(DATA EXTRACT)

------------------------------

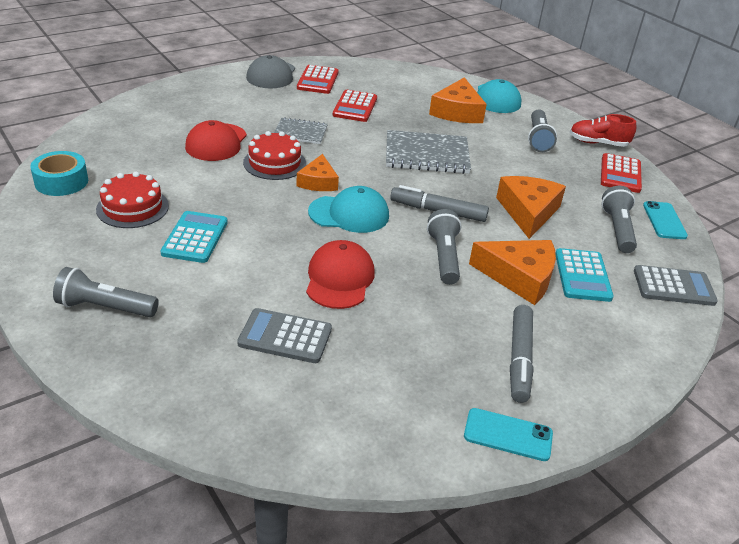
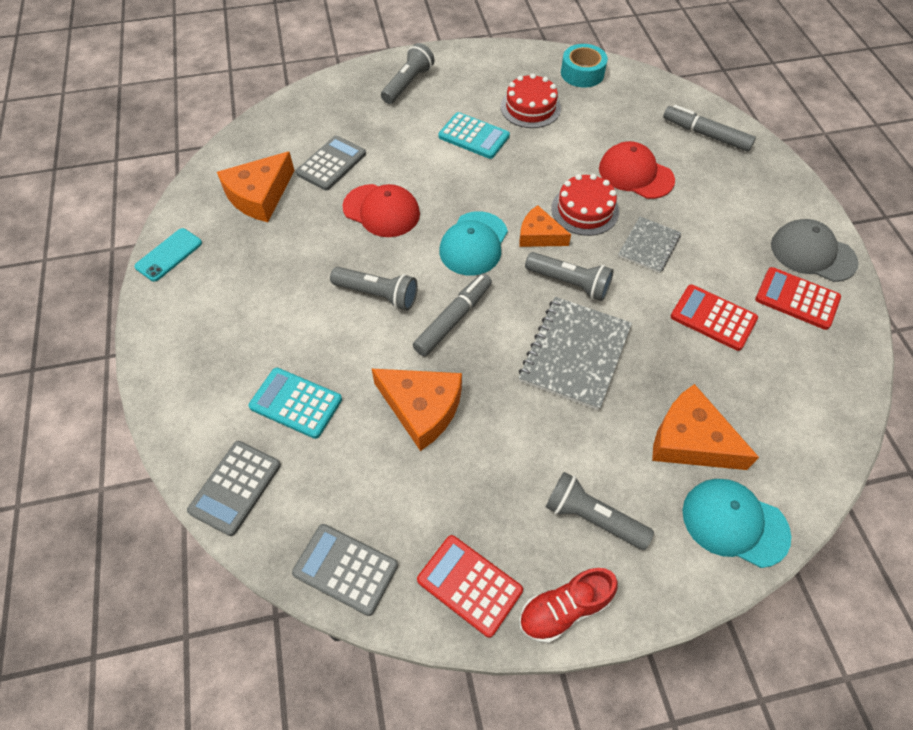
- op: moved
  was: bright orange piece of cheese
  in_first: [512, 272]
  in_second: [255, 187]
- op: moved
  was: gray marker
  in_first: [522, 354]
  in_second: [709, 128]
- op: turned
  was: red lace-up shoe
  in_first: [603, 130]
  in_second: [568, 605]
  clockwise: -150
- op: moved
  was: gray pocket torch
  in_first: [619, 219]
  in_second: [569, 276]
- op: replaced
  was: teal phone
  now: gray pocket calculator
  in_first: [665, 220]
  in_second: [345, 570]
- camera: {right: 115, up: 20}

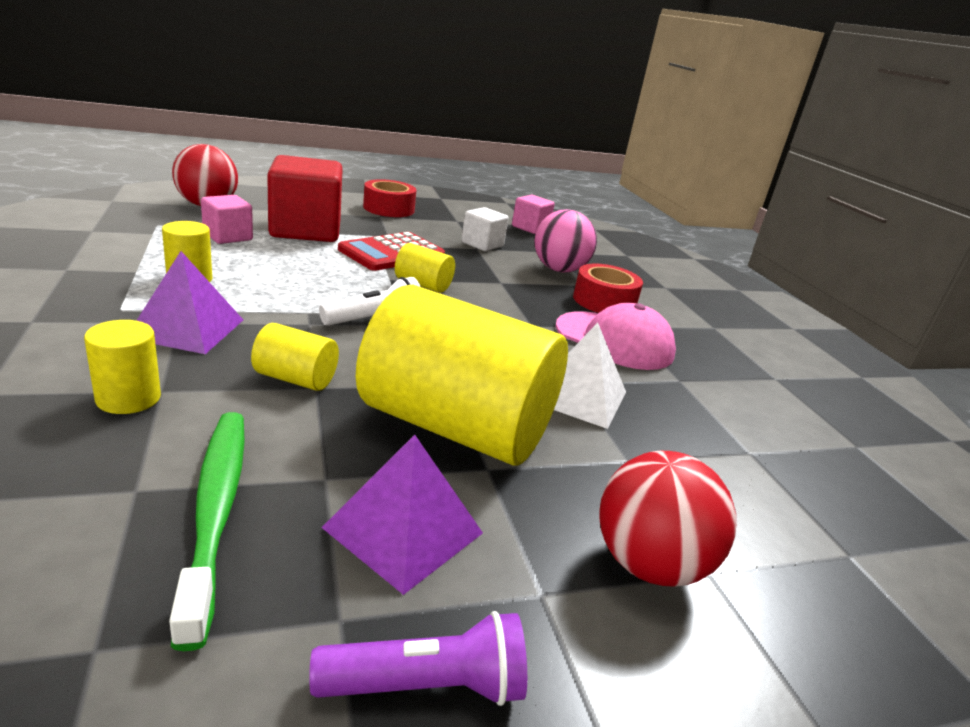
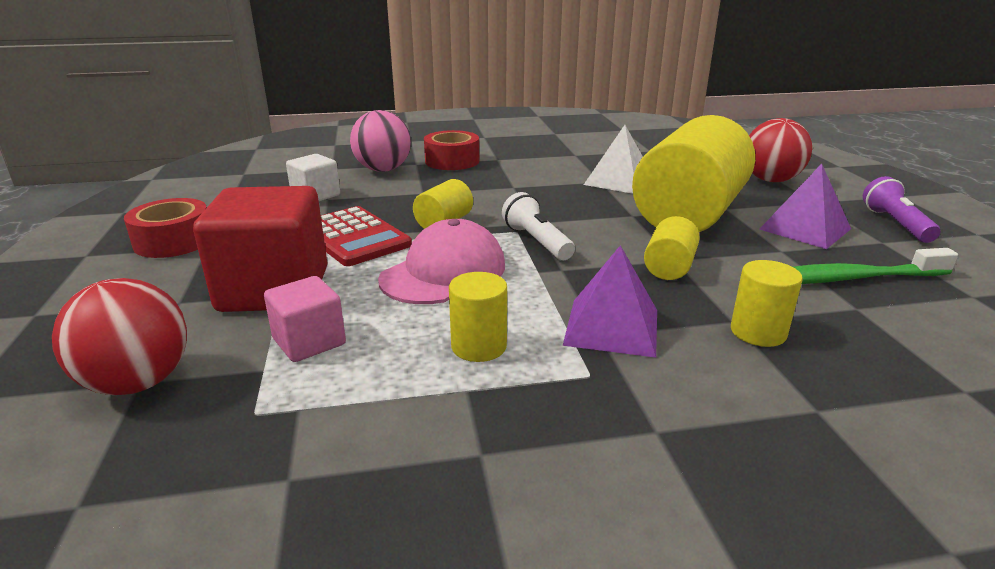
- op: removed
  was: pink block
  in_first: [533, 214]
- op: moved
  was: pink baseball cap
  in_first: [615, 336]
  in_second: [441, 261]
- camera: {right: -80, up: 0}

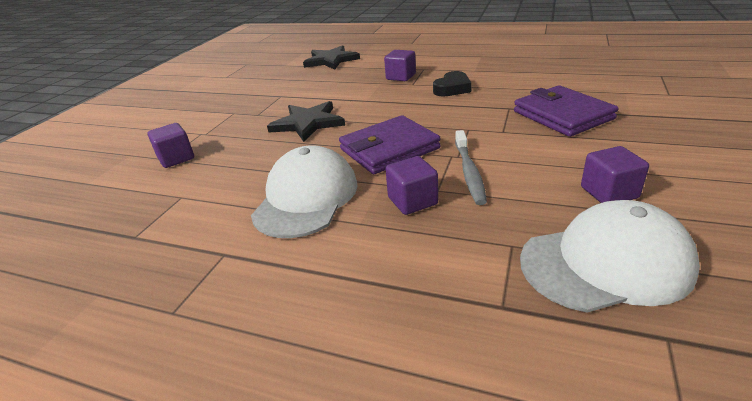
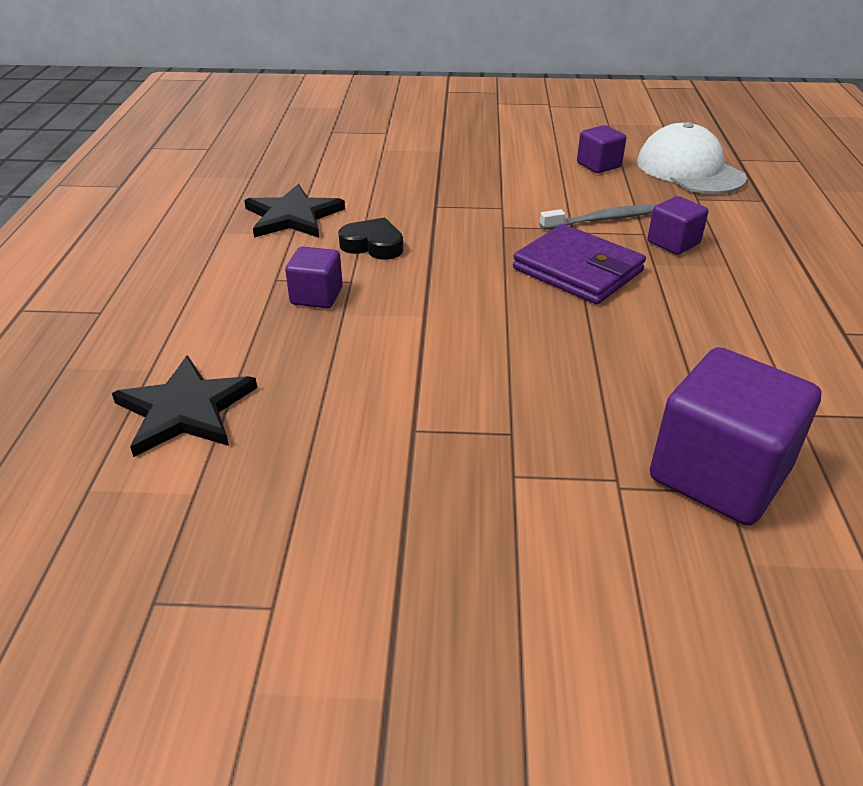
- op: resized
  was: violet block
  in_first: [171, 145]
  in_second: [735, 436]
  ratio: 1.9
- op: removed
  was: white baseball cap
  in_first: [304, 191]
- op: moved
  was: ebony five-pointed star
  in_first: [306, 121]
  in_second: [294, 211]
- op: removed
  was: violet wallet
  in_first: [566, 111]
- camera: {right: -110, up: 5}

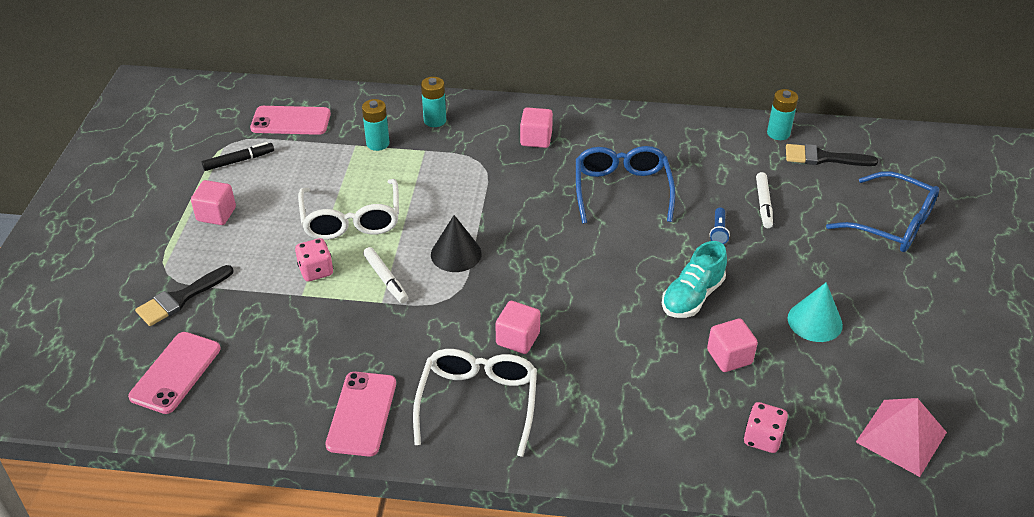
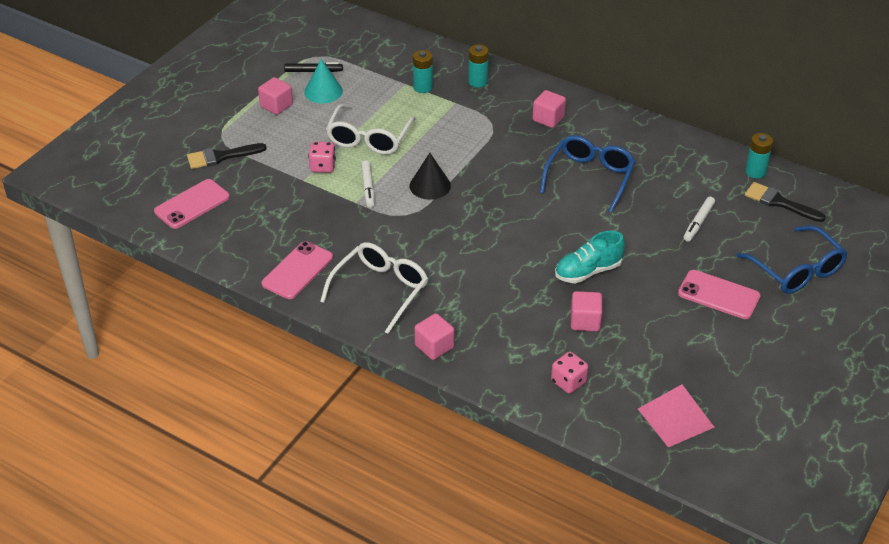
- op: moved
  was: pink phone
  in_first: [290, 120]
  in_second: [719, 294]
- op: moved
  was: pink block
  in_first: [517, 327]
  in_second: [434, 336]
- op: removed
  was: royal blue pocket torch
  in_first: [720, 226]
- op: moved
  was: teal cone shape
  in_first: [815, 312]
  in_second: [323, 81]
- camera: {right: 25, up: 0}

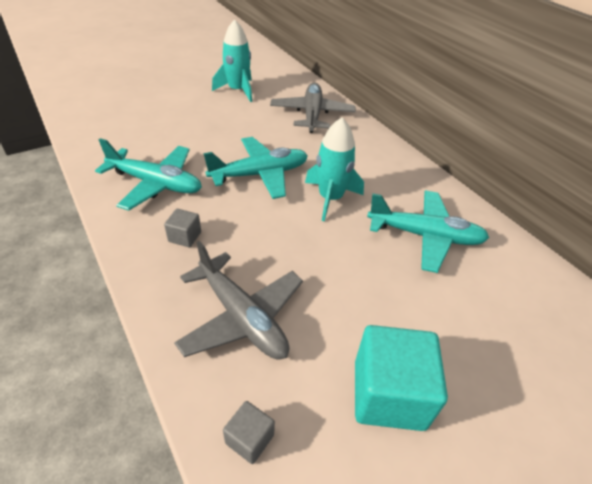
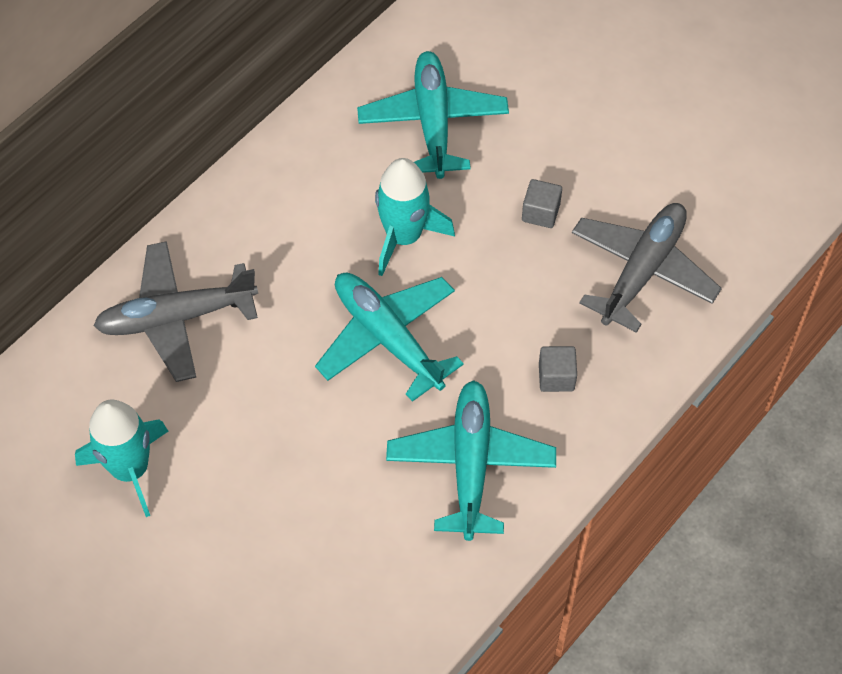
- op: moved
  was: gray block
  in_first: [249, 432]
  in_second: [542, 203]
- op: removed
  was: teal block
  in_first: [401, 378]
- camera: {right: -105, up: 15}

------------------------------

(TASK BRIEF) The listing above is to be set down word for word, without its images.

(ANSWER BELOW)
- op: moved
  was: bright orange piece of cheese
  in_first: [512, 272]
  in_second: [255, 187]
- op: moved
  was: gray marker
  in_first: [522, 354]
  in_second: [709, 128]
- op: turned
  was: red lace-up shoe
  in_first: [603, 130]
  in_second: [568, 605]
  clockwise: -150
- op: moved
  was: gray pocket torch
  in_first: [619, 219]
  in_second: [569, 276]
- op: replaced
  was: teal phone
  now: gray pocket calculator
  in_first: [665, 220]
  in_second: [345, 570]
- camera: {right: 115, up: 20}

- op: removed
  was: pink block
  in_first: [533, 214]
- op: moved
  was: pink baseball cap
  in_first: [615, 336]
  in_second: [441, 261]
- camera: {right: -80, up: 0}

- op: resized
  was: violet block
  in_first: [171, 145]
  in_second: [735, 436]
  ratio: 1.9
- op: removed
  was: white baseball cap
  in_first: [304, 191]
- op: moved
  was: ebony five-pointed star
  in_first: [306, 121]
  in_second: [294, 211]
- op: removed
  was: violet wallet
  in_first: [566, 111]
- camera: {right: -110, up: 5}

- op: moved
  was: pink phone
  in_first: [290, 120]
  in_second: [719, 294]
- op: moved
  was: pink block
  in_first: [517, 327]
  in_second: [434, 336]
- op: removed
  was: royal blue pocket torch
  in_first: [720, 226]
- op: moved
  was: teal cone shape
  in_first: [815, 312]
  in_second: [323, 81]
- camera: {right: 25, up: 0}

- op: moved
  was: gray block
  in_first: [249, 432]
  in_second: [542, 203]
- op: removed
  was: teal block
  in_first: [401, 378]
- camera: {right: -105, up: 15}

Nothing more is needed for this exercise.